PROMPT. Write out the entries again exactly as they are given.

DATASET EXCERPTS.

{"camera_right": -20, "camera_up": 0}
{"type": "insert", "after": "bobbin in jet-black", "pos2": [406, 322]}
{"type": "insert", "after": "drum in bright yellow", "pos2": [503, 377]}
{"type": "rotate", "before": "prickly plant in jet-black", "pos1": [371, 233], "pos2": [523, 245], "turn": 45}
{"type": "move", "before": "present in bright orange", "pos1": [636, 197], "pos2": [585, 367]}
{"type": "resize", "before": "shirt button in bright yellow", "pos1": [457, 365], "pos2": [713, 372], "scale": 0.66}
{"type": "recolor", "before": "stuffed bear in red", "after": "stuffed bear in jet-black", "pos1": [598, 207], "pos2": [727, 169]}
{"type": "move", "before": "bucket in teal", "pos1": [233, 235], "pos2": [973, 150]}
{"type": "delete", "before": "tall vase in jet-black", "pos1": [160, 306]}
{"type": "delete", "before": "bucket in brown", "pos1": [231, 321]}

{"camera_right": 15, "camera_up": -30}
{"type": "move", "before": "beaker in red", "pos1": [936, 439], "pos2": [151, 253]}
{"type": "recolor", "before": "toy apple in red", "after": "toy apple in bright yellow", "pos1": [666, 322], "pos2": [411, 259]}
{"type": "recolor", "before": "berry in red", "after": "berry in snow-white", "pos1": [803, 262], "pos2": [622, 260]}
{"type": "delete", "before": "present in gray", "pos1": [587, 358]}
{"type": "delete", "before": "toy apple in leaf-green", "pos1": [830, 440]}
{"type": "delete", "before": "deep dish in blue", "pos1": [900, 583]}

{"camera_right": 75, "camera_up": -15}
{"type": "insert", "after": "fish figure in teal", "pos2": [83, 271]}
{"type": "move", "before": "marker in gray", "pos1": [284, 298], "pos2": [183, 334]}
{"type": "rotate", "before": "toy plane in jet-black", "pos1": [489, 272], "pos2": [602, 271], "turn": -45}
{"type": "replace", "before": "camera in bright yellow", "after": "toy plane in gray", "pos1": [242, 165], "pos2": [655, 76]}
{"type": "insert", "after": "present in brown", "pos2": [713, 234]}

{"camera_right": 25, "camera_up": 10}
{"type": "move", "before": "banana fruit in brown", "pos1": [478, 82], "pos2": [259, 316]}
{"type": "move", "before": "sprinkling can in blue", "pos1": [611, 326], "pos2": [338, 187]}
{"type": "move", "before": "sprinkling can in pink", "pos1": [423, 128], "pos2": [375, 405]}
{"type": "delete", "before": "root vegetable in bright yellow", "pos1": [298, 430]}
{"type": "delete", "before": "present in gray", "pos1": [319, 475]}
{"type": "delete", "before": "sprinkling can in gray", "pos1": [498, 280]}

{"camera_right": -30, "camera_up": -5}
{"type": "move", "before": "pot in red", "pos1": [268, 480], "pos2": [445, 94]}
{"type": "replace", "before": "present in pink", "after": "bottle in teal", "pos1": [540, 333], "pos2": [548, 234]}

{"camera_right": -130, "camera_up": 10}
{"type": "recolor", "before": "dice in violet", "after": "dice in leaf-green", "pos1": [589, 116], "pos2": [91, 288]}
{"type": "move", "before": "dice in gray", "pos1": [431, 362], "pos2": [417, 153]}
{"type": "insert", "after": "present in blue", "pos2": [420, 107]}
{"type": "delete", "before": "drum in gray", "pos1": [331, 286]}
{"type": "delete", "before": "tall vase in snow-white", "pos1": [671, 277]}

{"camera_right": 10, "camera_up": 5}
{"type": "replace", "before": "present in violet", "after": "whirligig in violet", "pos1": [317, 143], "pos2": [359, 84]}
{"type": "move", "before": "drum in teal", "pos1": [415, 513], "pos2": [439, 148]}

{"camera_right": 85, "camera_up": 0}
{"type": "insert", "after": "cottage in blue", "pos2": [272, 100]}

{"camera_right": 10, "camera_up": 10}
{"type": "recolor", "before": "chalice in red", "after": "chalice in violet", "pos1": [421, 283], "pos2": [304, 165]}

OUTPUT FOR THIS TASK.
{"camera_right": -20, "camera_up": 0}
{"type": "insert", "after": "bobbin in jet-black", "pos2": [406, 322]}
{"type": "insert", "after": "drum in bright yellow", "pos2": [503, 377]}
{"type": "rotate", "before": "prickly plant in jet-black", "pos1": [371, 233], "pos2": [523, 245], "turn": 45}
{"type": "move", "before": "present in bright orange", "pos1": [636, 197], "pos2": [585, 367]}
{"type": "resize", "before": "shirt button in bright yellow", "pos1": [457, 365], "pos2": [713, 372], "scale": 0.66}
{"type": "recolor", "before": "stuffed bear in red", "after": "stuffed bear in jet-black", "pos1": [598, 207], "pos2": [727, 169]}
{"type": "move", "before": "bucket in teal", "pos1": [233, 235], "pos2": [973, 150]}
{"type": "delete", "before": "tall vase in jet-black", "pos1": [160, 306]}
{"type": "delete", "before": "bucket in brown", "pos1": [231, 321]}

{"camera_right": 15, "camera_up": -30}
{"type": "move", "before": "beaker in red", "pos1": [936, 439], "pos2": [151, 253]}
{"type": "recolor", "before": "toy apple in red", "after": "toy apple in bright yellow", "pos1": [666, 322], "pos2": [411, 259]}
{"type": "recolor", "before": "berry in red", "after": "berry in snow-white", "pos1": [803, 262], "pos2": [622, 260]}
{"type": "delete", "before": "present in gray", "pos1": [587, 358]}
{"type": "delete", "before": "toy apple in leaf-green", "pos1": [830, 440]}
{"type": "delete", "before": "deep dish in blue", "pos1": [900, 583]}

{"camera_right": 75, "camera_up": -15}
{"type": "insert", "after": "fish figure in teal", "pos2": [83, 271]}
{"type": "move", "before": "marker in gray", "pos1": [284, 298], "pos2": [183, 334]}
{"type": "rotate", "before": "toy plane in jet-black", "pos1": [489, 272], "pos2": [602, 271], "turn": -45}
{"type": "replace", "before": "camera in bright yellow", "after": "toy plane in gray", "pos1": [242, 165], "pos2": [655, 76]}
{"type": "insert", "after": "present in brown", "pos2": [713, 234]}

{"camera_right": 25, "camera_up": 10}
{"type": "move", "before": "banana fruit in brown", "pos1": [478, 82], "pos2": [259, 316]}
{"type": "move", "before": "sprinkling can in blue", "pos1": [611, 326], "pos2": [338, 187]}
{"type": "move", "before": "sprinkling can in pink", "pos1": [423, 128], "pos2": [375, 405]}
{"type": "delete", "before": "root vegetable in bright yellow", "pos1": [298, 430]}
{"type": "delete", "before": "present in gray", "pos1": [319, 475]}
{"type": "delete", "before": "sprinkling can in gray", "pos1": [498, 280]}

{"camera_right": -30, "camera_up": -5}
{"type": "move", "before": "pot in red", "pos1": [268, 480], "pos2": [445, 94]}
{"type": "replace", "before": "present in pink", "after": "bottle in teal", "pos1": [540, 333], "pos2": [548, 234]}

{"camera_right": -130, "camera_up": 10}
{"type": "recolor", "before": "dice in violet", "after": "dice in leaf-green", "pos1": [589, 116], "pos2": [91, 288]}
{"type": "move", "before": "dice in gray", "pos1": [431, 362], "pos2": [417, 153]}
{"type": "insert", "after": "present in blue", "pos2": [420, 107]}
{"type": "delete", "before": "drum in gray", "pos1": [331, 286]}
{"type": "delete", "before": "tall vase in snow-white", "pos1": [671, 277]}

{"camera_right": 10, "camera_up": 5}
{"type": "replace", "before": "present in violet", "after": "whirligig in violet", "pos1": [317, 143], "pos2": [359, 84]}
{"type": "move", "before": "drum in teal", "pos1": [415, 513], "pos2": [439, 148]}

{"camera_right": 85, "camera_up": 0}
{"type": "insert", "after": "cottage in blue", "pos2": [272, 100]}

{"camera_right": 10, "camera_up": 10}
{"type": "recolor", "before": "chalice in red", "after": "chalice in violet", "pos1": [421, 283], "pos2": [304, 165]}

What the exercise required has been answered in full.